(Scene edit records)
= Beginning of Section =

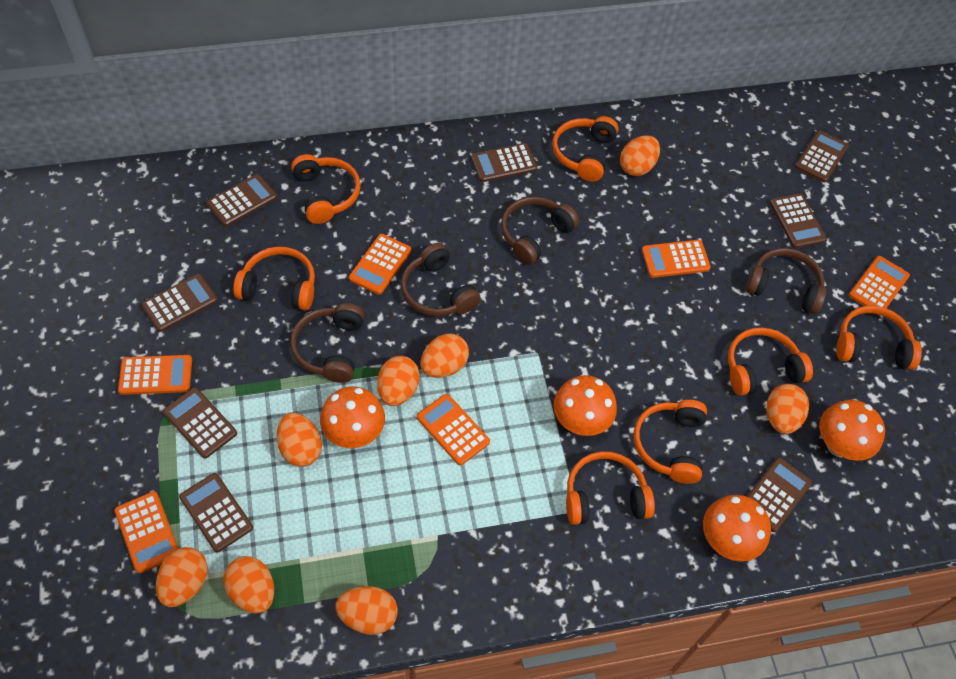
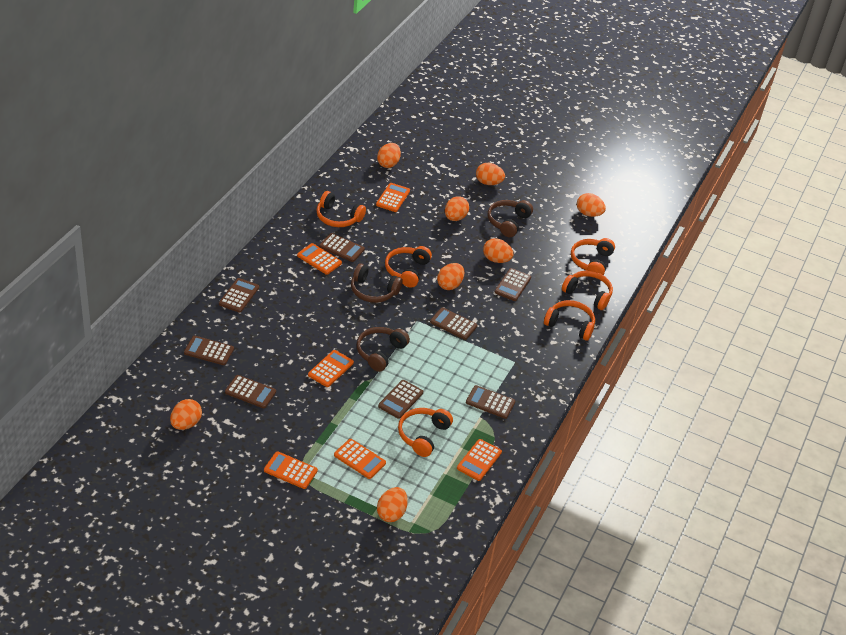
brown headphones: 4 -> 3
orange headphones: 7 -> 6
orange mushroom: 4 -> 0

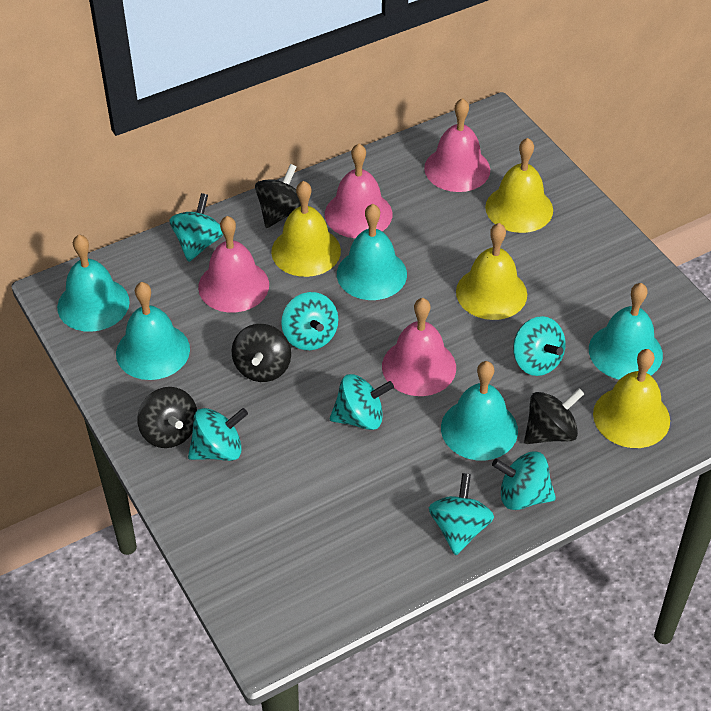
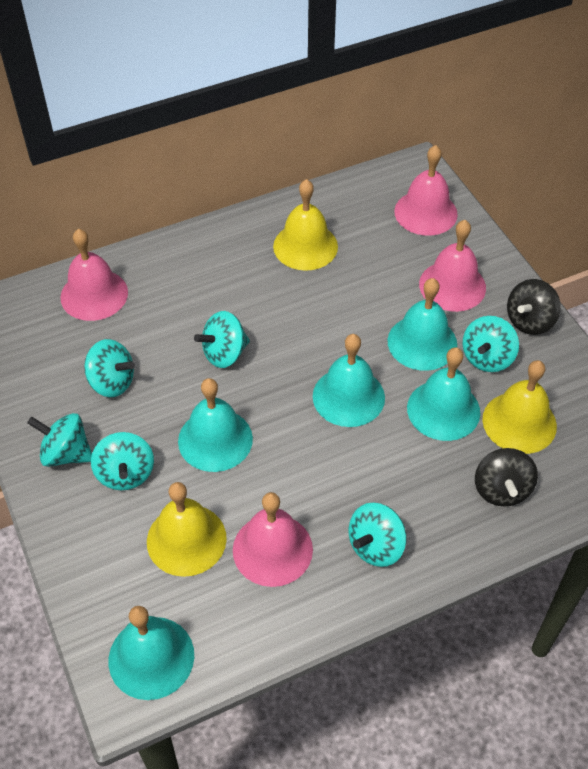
black spinning top: 4 -> 2
turquoise spinning top: 7 -> 6
yellow bell: 4 -> 3

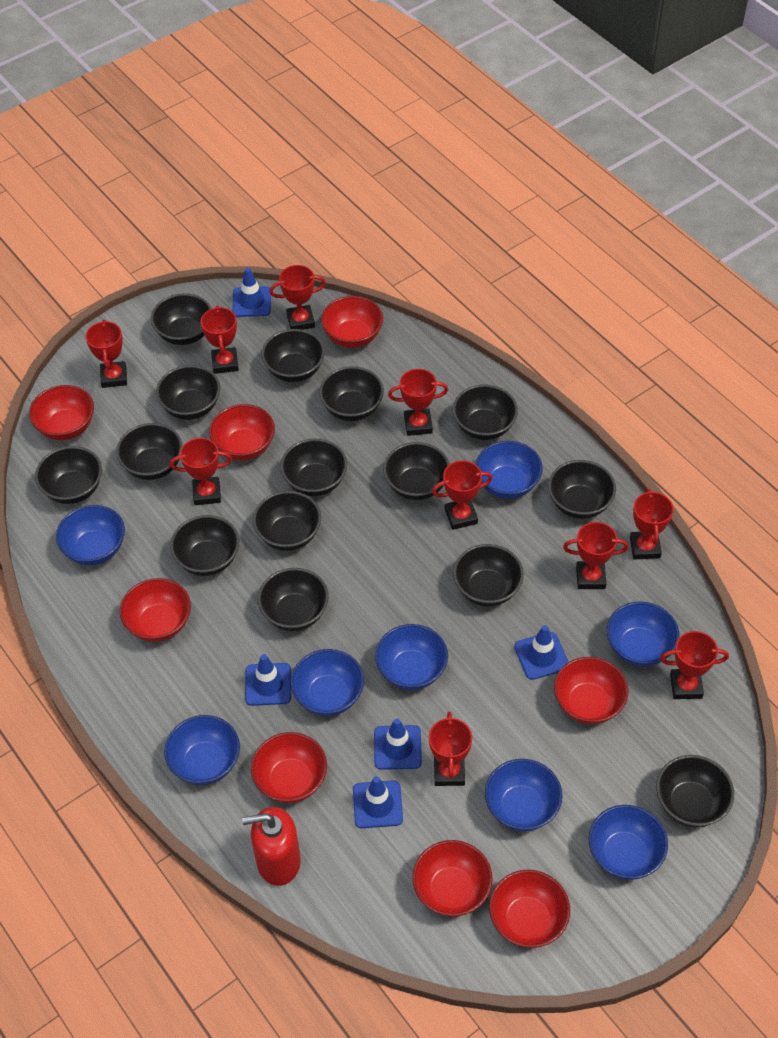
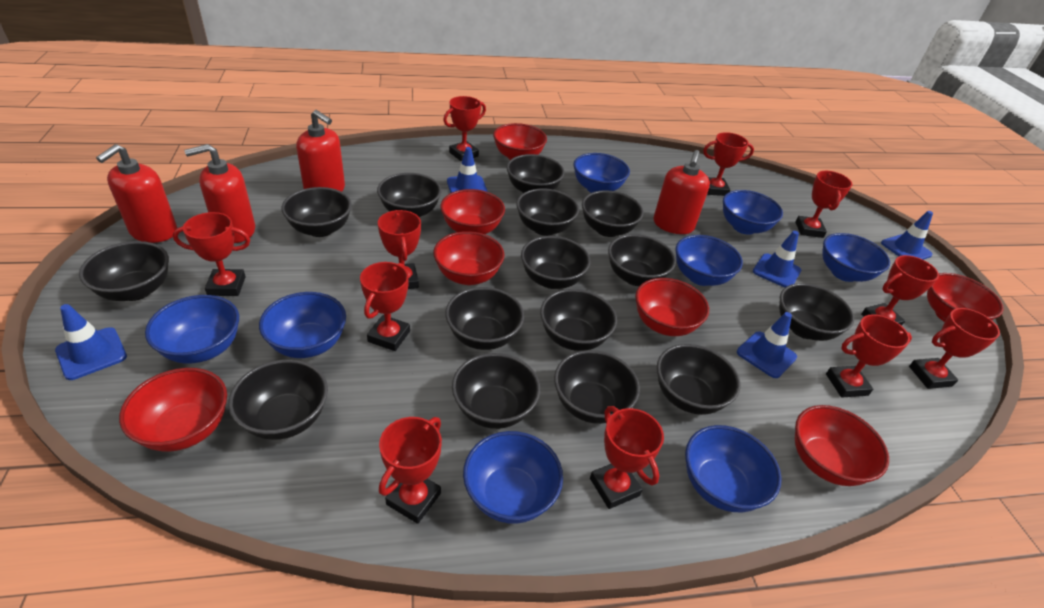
red bowl: 8 -> 7
red soap dispenser: 1 -> 4
red trophy: 10 -> 11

= End of Section =

Assignment →
Word for word, repeat all of the entries above, leaving out the pictures.

Task result →
brown headphones: 4 -> 3
orange headphones: 7 -> 6
orange mushroom: 4 -> 0

black spinning top: 4 -> 2
turquoise spinning top: 7 -> 6
yellow bell: 4 -> 3

red bowl: 8 -> 7
red soap dispenser: 1 -> 4
red trophy: 10 -> 11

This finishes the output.